# TASK TO CARRY OUT
Please give the number of lines in the listing that include the word "test", with no other words.

# RECORDS TO PROCESS

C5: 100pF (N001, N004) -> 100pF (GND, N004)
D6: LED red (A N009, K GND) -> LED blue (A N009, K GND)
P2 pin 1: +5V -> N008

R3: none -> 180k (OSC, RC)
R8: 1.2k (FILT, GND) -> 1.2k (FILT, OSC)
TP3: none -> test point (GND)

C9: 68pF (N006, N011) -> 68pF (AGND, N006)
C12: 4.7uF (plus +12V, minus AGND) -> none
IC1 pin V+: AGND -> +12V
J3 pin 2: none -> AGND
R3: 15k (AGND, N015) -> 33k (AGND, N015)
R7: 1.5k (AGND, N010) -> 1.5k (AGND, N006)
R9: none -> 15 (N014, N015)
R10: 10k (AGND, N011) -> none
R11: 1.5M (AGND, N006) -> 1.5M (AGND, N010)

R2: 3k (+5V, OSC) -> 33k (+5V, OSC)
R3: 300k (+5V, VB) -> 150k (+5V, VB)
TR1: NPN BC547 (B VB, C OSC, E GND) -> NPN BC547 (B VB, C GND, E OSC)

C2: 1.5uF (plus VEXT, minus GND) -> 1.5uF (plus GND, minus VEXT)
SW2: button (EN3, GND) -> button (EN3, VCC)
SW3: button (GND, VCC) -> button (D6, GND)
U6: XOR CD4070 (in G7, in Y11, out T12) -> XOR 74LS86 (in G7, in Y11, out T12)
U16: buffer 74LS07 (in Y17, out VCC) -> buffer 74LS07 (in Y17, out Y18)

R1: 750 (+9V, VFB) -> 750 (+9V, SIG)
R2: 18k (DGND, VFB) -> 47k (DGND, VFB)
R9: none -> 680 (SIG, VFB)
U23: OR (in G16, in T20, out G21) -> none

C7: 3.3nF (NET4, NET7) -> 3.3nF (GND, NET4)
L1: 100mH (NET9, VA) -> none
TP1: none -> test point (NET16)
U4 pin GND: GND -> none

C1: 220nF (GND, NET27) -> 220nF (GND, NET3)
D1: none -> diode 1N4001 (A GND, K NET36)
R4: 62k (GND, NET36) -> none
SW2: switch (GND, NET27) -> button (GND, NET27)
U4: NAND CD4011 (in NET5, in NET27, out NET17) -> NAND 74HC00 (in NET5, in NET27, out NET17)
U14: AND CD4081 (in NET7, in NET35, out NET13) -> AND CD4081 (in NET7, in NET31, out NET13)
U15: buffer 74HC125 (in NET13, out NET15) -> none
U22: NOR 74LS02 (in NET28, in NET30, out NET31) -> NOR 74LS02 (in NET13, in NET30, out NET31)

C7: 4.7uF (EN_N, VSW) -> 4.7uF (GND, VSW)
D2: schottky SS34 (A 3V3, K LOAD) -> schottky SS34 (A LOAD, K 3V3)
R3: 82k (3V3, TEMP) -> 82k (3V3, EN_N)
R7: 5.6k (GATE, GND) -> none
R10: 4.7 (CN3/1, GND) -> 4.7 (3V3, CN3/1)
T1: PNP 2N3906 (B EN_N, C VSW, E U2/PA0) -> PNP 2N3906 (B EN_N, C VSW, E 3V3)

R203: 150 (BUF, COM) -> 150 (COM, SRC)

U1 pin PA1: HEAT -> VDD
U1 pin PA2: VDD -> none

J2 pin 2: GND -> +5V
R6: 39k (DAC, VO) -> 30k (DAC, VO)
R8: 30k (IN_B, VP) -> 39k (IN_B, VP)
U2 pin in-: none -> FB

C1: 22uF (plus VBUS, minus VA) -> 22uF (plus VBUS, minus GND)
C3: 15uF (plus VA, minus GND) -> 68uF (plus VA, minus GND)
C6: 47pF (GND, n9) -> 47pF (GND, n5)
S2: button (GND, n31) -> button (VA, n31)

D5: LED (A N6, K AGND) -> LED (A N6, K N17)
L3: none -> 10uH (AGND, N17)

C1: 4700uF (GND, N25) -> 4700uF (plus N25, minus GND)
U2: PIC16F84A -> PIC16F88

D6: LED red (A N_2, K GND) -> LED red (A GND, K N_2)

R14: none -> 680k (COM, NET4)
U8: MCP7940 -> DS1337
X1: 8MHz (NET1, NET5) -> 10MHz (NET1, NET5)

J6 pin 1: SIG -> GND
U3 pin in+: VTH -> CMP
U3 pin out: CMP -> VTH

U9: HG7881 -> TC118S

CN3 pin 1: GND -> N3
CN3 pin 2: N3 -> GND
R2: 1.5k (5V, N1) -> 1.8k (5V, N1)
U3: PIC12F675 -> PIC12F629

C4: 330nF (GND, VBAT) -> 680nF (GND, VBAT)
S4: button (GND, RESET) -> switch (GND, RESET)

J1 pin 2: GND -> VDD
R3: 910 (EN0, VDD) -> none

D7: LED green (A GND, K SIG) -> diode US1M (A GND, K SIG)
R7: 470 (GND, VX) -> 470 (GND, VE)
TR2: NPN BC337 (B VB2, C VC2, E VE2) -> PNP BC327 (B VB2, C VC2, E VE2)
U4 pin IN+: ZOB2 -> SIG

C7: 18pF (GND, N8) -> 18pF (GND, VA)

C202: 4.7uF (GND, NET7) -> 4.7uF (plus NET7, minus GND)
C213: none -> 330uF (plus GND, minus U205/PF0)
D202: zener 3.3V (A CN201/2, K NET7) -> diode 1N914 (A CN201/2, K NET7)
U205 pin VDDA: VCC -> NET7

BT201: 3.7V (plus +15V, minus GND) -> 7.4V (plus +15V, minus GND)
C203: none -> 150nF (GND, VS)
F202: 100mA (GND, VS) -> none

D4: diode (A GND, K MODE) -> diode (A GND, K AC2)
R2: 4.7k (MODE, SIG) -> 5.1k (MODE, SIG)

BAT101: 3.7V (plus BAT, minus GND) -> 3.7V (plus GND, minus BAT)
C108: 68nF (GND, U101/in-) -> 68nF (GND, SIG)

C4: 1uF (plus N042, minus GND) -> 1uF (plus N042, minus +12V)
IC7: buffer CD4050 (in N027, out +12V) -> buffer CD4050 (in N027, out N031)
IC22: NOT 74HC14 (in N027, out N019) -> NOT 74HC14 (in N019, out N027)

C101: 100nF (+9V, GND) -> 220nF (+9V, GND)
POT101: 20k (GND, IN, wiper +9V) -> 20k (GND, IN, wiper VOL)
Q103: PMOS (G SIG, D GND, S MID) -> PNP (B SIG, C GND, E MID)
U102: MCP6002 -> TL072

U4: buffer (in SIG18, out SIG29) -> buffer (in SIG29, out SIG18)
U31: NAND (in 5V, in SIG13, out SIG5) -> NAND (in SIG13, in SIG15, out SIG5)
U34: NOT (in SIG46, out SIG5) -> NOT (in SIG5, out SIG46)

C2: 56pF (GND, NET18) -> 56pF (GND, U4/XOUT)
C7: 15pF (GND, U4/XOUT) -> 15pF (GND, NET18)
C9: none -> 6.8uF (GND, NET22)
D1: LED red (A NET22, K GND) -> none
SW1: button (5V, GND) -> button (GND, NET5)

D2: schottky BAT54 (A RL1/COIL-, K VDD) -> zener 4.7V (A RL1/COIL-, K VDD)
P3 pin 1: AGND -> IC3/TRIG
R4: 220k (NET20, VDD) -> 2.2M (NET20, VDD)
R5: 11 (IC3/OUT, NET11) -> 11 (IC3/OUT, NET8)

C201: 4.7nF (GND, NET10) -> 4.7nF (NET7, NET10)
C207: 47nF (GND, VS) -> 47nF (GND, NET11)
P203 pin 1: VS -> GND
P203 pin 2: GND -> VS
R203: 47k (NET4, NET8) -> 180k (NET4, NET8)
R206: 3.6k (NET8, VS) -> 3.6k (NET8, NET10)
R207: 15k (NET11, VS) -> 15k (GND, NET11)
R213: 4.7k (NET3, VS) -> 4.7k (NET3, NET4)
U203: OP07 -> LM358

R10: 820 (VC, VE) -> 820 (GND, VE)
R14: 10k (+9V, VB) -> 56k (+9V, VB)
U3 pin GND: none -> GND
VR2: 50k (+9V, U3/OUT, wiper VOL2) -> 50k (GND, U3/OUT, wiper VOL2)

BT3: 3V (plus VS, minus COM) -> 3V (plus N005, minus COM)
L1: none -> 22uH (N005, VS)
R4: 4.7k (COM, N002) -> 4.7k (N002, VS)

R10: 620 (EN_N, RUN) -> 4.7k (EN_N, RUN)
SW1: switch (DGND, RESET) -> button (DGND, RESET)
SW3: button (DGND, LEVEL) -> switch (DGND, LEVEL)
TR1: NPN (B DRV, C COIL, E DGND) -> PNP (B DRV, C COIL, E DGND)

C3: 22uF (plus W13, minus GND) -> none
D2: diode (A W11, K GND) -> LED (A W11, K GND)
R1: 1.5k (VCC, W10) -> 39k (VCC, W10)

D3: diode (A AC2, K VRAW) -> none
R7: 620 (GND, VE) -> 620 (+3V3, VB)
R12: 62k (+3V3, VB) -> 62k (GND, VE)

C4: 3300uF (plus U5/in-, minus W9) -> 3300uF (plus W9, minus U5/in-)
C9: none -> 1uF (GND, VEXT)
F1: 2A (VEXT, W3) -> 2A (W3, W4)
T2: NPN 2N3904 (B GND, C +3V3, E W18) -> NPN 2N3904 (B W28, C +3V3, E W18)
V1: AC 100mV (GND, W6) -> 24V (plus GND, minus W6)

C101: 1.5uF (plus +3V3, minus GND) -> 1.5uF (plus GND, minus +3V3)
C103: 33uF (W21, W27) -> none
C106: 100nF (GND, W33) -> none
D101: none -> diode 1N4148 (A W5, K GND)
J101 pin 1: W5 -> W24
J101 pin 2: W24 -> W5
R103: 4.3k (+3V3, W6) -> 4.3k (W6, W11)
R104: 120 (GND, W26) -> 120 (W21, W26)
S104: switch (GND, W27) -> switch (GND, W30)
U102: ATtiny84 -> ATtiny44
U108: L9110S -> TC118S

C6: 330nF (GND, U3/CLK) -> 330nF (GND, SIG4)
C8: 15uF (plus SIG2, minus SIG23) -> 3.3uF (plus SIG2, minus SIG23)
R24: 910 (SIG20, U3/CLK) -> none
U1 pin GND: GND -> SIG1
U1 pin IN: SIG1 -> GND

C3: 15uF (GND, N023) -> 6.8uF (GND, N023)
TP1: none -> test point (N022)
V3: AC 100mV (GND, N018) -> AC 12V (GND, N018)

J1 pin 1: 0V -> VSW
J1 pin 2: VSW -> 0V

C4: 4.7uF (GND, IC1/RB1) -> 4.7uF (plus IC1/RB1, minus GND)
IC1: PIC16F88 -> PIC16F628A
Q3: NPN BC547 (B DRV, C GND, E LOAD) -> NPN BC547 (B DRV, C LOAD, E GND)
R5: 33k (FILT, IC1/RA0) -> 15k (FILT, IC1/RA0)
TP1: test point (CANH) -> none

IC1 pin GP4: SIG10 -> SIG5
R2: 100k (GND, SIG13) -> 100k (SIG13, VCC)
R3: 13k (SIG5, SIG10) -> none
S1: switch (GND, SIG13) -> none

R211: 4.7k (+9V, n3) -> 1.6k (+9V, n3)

# ANSWER TO THIS EXERCISE
4